> What the task requires
Every record must appear in your copy exactly as written, with no pictures.

> Scene images with change listings
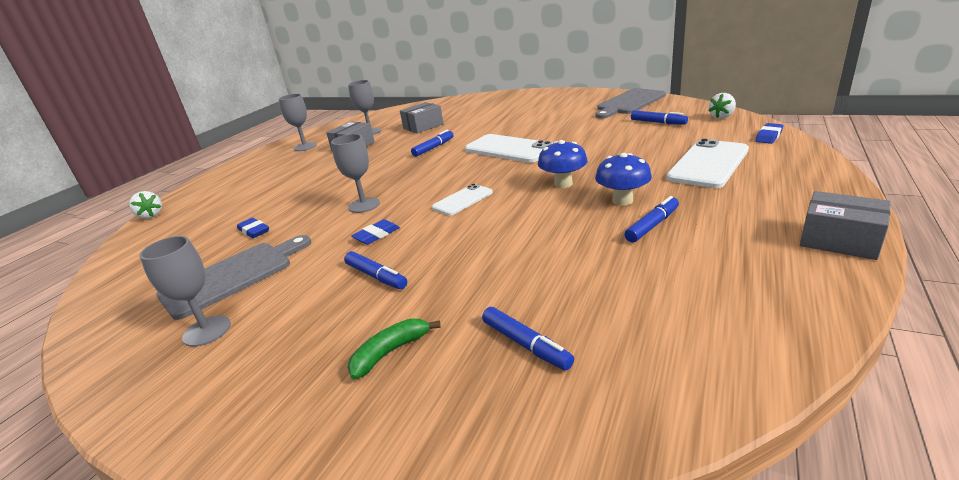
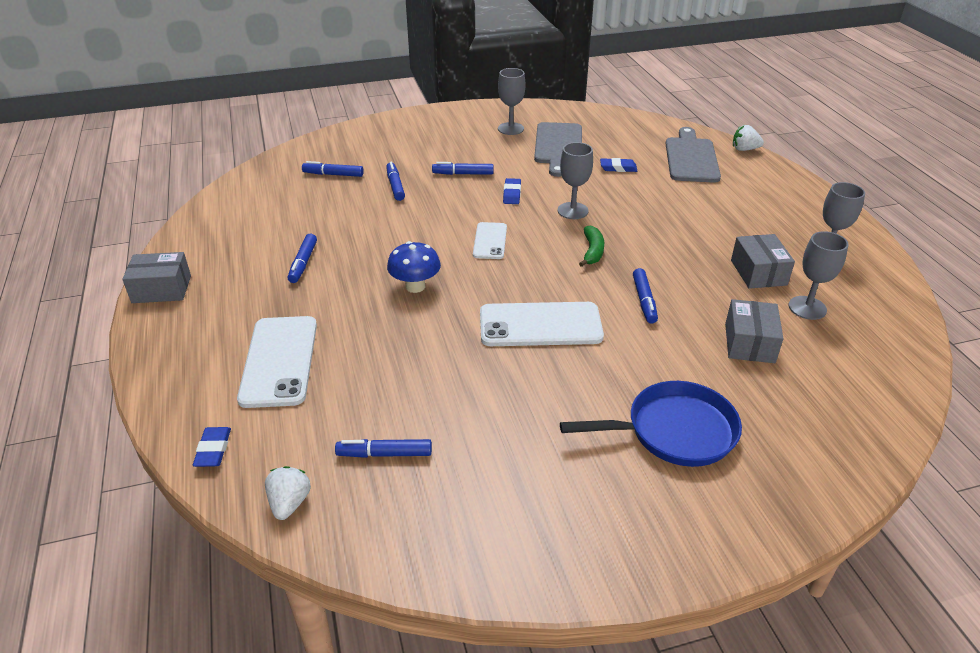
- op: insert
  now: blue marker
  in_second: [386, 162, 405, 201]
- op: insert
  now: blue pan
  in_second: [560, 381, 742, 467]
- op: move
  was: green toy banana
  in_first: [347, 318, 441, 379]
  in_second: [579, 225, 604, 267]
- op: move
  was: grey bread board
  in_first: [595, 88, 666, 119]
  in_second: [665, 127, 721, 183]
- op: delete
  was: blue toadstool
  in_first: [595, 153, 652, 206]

> Expected answer
- op: insert
  now: blue marker
  in_second: [386, 162, 405, 201]
- op: insert
  now: blue pan
  in_second: [560, 381, 742, 467]
- op: move
  was: green toy banana
  in_first: [347, 318, 441, 379]
  in_second: [579, 225, 604, 267]
- op: move
  was: grey bread board
  in_first: [595, 88, 666, 119]
  in_second: [665, 127, 721, 183]
- op: delete
  was: blue toadstool
  in_first: [595, 153, 652, 206]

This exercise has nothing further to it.